┌────────
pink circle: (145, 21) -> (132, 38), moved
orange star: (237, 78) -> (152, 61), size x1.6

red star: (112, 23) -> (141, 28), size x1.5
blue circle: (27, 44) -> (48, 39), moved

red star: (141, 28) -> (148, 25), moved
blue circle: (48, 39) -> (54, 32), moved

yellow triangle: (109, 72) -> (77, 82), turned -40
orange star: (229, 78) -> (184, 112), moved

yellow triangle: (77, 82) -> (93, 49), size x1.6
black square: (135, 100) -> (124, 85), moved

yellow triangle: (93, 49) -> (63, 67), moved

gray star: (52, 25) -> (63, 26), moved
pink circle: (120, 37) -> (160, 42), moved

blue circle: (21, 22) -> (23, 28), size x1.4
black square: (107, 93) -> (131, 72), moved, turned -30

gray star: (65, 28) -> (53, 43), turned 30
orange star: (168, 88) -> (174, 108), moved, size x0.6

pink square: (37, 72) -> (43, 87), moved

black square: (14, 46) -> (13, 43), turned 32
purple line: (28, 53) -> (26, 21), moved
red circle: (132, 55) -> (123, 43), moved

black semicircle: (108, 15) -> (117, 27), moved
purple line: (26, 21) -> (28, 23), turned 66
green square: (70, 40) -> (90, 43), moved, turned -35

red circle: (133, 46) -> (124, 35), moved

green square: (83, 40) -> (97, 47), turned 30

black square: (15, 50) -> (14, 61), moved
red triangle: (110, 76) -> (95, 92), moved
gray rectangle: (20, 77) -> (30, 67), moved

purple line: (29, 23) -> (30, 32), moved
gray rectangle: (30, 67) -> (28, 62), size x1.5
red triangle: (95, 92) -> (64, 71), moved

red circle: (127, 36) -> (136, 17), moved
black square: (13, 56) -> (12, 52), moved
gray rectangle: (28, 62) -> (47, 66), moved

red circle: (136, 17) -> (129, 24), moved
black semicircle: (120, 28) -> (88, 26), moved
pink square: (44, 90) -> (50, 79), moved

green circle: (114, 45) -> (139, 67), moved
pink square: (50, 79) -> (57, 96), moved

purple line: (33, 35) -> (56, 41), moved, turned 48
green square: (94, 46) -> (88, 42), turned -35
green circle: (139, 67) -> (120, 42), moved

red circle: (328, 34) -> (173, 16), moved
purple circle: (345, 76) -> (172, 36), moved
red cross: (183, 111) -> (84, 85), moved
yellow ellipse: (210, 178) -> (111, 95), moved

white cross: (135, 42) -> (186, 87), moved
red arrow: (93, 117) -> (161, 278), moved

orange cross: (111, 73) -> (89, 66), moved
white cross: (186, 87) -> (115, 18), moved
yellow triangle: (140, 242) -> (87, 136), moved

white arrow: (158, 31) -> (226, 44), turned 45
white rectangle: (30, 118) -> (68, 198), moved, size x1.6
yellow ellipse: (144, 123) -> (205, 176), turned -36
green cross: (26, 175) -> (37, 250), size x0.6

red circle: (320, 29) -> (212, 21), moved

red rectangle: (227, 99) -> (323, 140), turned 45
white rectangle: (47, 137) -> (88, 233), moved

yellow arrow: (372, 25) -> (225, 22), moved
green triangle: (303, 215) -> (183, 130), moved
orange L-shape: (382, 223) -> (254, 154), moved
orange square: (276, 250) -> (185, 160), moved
└────────
**About this task:** Restate word for word the entries above from the line with "red triangle: (95, 92) -> (64, 71), moved" through the line with "white arrow: (158, 31)", inclusive, leaving out everything else.

**Your response:**
red triangle: (95, 92) -> (64, 71), moved

red circle: (127, 36) -> (136, 17), moved
black square: (13, 56) -> (12, 52), moved
gray rectangle: (28, 62) -> (47, 66), moved

red circle: (136, 17) -> (129, 24), moved
black semicircle: (120, 28) -> (88, 26), moved
pink square: (44, 90) -> (50, 79), moved

green circle: (114, 45) -> (139, 67), moved
pink square: (50, 79) -> (57, 96), moved

purple line: (33, 35) -> (56, 41), moved, turned 48
green square: (94, 46) -> (88, 42), turned -35
green circle: (139, 67) -> (120, 42), moved

red circle: (328, 34) -> (173, 16), moved
purple circle: (345, 76) -> (172, 36), moved
red cross: (183, 111) -> (84, 85), moved
yellow ellipse: (210, 178) -> (111, 95), moved

white cross: (135, 42) -> (186, 87), moved
red arrow: (93, 117) -> (161, 278), moved

orange cross: (111, 73) -> (89, 66), moved
white cross: (186, 87) -> (115, 18), moved
yellow triangle: (140, 242) -> (87, 136), moved

white arrow: (158, 31) -> (226, 44), turned 45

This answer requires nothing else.